TASK TO COMPLETE: In the records, find every line with the word "plus" and copy it out.

PROVIDED INFORMATION:

---*---

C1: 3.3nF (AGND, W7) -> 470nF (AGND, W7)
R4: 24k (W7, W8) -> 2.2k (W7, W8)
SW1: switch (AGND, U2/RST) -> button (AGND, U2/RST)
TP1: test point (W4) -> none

---*---

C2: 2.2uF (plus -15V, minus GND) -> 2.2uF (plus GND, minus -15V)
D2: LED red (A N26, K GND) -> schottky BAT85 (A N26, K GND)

---*---

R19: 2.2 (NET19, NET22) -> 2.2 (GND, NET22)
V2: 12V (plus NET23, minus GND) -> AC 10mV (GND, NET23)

---*---

RESPONSE:
C2: 2.2uF (plus -15V, minus GND) -> 2.2uF (plus GND, minus -15V)
V2: 12V (plus NET23, minus GND) -> AC 10mV (GND, NET23)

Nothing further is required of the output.